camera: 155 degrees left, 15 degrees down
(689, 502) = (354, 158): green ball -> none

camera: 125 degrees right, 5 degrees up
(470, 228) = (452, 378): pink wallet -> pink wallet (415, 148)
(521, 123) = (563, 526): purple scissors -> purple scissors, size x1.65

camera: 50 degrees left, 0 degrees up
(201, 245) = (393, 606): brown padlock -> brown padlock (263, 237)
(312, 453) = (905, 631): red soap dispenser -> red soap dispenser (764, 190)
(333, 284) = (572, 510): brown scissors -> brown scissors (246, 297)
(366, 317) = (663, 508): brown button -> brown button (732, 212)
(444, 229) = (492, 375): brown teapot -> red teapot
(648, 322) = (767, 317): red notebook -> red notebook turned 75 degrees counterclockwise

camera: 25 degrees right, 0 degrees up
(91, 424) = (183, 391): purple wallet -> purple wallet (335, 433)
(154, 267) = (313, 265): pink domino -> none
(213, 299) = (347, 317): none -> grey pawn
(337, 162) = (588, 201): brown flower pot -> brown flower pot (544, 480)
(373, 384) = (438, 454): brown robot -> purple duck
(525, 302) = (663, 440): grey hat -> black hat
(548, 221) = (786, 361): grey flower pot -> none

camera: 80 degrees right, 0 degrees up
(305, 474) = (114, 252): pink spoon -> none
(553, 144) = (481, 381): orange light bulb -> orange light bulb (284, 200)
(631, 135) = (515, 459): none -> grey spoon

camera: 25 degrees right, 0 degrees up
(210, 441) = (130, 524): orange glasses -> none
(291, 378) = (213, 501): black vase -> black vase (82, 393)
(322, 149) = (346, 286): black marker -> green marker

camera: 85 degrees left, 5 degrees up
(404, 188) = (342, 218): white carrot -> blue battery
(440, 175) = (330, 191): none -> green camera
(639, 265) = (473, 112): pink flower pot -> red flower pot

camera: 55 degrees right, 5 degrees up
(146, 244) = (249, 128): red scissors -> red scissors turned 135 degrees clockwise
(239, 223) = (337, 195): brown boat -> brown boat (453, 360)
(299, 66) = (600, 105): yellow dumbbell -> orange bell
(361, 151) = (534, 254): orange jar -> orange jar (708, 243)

▶ WHAT YOU ARE ASKED TO DO: Nothing but the exact lines from the start of the material through the line holding "(201, 245) = (393, 606): brown", both included, belongs in the answer.

▶ SOLUTION TO THE PROBLEM:
camera: 155 degrees left, 15 degrees down
(689, 502) = (354, 158): green ball -> none

camera: 125 degrees right, 5 degrees up
(470, 228) = (452, 378): pink wallet -> pink wallet (415, 148)
(521, 123) = (563, 526): purple scissors -> purple scissors, size x1.65

camera: 50 degrees left, 0 degrees up
(201, 245) = (393, 606): brown padlock -> brown padlock (263, 237)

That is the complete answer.